* [Aim of the exercise]:
Copy out, word for word, every line in the entries below, omitting the pictures.

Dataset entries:
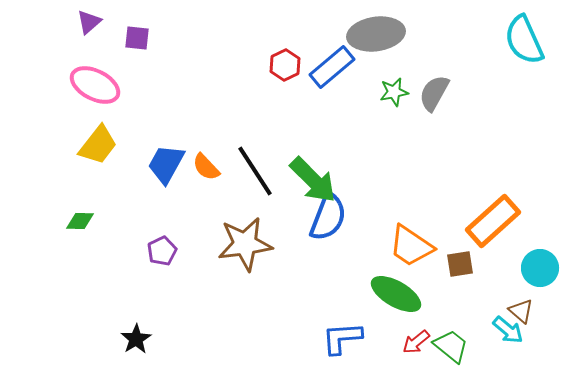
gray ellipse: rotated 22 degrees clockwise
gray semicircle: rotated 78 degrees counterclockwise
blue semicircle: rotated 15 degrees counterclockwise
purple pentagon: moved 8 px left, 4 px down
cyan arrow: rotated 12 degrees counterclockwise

* [The completed task]:
gray ellipse: rotated 22 degrees clockwise
gray semicircle: rotated 78 degrees counterclockwise
blue semicircle: rotated 15 degrees counterclockwise
purple pentagon: moved 8 px left, 4 px down
cyan arrow: rotated 12 degrees counterclockwise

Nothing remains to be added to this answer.